## Activity
Since only part of the material below is wanted, output exactly the lines from the one with "building: [125,283,156,314] ->" up to and including the one with "building: [89,37,260,259] -> none".

══ Exercise data ══

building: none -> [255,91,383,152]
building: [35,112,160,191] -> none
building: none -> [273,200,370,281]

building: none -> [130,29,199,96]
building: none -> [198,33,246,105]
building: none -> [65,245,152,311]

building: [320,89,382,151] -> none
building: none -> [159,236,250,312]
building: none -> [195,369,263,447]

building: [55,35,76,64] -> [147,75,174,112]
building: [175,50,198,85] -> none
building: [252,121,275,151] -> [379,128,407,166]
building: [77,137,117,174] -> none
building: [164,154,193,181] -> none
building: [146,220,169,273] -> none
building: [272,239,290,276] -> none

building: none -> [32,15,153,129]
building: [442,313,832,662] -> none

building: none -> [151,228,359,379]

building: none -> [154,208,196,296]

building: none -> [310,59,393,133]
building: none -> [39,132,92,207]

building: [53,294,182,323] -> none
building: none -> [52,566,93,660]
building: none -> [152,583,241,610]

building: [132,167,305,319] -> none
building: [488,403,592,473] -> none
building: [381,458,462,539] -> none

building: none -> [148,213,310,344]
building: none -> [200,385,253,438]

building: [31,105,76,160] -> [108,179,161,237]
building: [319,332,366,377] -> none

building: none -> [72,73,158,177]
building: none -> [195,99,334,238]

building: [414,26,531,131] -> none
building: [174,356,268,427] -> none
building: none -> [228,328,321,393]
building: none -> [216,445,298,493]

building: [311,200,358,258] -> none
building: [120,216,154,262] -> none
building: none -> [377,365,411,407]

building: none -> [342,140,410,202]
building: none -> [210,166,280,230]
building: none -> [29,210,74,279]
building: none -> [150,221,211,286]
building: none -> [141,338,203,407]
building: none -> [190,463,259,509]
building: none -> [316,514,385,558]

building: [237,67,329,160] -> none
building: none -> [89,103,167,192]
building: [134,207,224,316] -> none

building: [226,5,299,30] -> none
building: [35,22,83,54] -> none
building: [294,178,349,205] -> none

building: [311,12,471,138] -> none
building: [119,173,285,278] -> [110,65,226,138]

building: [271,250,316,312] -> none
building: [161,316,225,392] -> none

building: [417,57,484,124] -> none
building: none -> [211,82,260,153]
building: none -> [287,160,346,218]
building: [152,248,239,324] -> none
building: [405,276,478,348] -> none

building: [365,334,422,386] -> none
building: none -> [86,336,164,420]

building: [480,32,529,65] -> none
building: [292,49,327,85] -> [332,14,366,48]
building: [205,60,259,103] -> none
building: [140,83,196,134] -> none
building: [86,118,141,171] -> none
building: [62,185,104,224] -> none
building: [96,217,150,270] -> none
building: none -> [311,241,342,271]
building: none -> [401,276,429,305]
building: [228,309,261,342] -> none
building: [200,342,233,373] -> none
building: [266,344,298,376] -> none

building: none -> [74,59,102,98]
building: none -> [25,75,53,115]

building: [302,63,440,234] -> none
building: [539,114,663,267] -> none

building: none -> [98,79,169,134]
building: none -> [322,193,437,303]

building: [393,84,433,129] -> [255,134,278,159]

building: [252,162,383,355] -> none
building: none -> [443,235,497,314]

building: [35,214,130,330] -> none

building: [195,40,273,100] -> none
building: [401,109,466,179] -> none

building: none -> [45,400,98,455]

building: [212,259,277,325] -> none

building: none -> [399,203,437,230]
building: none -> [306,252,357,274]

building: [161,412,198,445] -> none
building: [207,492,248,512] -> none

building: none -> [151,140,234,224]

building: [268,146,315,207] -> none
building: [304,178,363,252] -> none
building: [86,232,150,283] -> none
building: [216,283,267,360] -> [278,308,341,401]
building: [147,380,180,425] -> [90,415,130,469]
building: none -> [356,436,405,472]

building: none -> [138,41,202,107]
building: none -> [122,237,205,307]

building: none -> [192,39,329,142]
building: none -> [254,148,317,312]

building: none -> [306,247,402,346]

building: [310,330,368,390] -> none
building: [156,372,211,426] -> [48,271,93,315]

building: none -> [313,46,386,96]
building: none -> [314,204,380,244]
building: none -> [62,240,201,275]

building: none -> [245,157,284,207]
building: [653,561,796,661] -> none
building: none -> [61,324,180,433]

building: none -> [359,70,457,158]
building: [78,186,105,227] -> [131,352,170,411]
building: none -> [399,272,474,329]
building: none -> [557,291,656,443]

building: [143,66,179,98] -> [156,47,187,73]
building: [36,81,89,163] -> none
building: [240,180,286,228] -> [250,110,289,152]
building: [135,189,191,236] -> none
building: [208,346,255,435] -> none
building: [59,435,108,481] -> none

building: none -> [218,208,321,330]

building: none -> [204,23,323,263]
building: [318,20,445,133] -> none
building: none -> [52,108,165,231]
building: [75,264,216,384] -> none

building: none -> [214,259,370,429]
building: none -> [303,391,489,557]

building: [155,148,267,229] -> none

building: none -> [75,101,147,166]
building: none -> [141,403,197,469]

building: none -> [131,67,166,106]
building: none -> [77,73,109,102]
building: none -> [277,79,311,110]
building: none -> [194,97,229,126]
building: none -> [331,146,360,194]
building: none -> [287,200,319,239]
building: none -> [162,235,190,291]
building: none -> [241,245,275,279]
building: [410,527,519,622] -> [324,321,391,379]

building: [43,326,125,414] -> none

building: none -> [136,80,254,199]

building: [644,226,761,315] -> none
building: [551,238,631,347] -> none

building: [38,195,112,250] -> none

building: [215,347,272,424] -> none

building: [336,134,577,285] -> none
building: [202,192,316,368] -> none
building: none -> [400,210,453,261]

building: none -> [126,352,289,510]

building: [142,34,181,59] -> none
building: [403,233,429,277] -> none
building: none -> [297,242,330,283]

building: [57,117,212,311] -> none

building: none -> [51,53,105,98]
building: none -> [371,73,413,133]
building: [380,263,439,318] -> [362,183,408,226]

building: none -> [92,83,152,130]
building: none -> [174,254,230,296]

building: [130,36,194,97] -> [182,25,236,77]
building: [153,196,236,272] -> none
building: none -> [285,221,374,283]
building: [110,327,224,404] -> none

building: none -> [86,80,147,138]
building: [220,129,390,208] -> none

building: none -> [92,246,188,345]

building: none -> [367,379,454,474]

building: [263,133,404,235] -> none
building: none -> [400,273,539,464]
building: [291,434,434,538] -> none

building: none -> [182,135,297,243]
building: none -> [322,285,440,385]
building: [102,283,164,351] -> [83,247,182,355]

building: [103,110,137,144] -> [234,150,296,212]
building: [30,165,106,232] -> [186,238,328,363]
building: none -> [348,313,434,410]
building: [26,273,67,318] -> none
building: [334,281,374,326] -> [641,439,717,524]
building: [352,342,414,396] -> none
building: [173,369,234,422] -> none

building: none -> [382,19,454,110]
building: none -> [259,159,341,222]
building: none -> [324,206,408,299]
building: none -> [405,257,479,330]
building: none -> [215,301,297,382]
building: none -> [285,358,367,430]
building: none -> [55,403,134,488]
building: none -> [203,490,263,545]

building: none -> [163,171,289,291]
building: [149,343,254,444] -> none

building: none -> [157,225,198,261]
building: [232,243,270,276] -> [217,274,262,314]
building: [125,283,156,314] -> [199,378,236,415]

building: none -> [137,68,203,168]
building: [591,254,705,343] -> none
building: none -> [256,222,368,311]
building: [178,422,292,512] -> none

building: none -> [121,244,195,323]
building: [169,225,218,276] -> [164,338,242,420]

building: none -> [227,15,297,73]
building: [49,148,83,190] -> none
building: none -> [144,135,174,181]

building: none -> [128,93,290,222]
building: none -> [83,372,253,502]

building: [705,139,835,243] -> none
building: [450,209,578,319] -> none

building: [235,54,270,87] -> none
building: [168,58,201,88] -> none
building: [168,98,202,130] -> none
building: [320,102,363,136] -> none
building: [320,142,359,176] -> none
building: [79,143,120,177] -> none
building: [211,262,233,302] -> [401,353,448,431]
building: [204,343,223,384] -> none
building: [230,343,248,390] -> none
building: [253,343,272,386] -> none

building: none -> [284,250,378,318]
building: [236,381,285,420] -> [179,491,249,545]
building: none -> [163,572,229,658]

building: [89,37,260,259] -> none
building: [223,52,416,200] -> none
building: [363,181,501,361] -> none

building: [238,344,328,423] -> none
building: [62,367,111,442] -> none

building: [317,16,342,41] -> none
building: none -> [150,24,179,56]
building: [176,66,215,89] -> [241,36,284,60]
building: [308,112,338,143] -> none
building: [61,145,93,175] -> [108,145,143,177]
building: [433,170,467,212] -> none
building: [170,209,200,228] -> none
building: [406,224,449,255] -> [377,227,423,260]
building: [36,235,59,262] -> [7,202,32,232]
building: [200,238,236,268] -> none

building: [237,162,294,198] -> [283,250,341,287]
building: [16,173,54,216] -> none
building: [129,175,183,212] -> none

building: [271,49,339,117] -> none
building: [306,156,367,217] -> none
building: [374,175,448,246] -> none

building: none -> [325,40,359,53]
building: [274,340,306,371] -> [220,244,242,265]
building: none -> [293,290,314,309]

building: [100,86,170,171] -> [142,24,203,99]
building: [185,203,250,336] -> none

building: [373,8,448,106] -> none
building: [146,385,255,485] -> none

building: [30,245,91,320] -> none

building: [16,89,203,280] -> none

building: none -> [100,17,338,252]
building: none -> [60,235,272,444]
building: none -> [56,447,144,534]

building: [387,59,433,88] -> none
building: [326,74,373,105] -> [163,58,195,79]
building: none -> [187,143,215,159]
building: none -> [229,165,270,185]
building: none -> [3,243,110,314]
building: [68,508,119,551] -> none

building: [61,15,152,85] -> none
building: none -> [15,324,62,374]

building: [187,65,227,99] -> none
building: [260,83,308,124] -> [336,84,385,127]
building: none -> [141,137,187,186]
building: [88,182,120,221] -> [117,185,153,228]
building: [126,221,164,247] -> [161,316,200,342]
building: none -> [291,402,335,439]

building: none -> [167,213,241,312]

═══

## Answer below
building: [125,283,156,314] -> [199,378,236,415]

building: none -> [137,68,203,168]
building: [591,254,705,343] -> none
building: none -> [256,222,368,311]
building: [178,422,292,512] -> none

building: none -> [121,244,195,323]
building: [169,225,218,276] -> [164,338,242,420]

building: none -> [227,15,297,73]
building: [49,148,83,190] -> none
building: none -> [144,135,174,181]

building: none -> [128,93,290,222]
building: none -> [83,372,253,502]

building: [705,139,835,243] -> none
building: [450,209,578,319] -> none

building: [235,54,270,87] -> none
building: [168,58,201,88] -> none
building: [168,98,202,130] -> none
building: [320,102,363,136] -> none
building: [320,142,359,176] -> none
building: [79,143,120,177] -> none
building: [211,262,233,302] -> [401,353,448,431]
building: [204,343,223,384] -> none
building: [230,343,248,390] -> none
building: [253,343,272,386] -> none

building: none -> [284,250,378,318]
building: [236,381,285,420] -> [179,491,249,545]
building: none -> [163,572,229,658]

building: [89,37,260,259] -> none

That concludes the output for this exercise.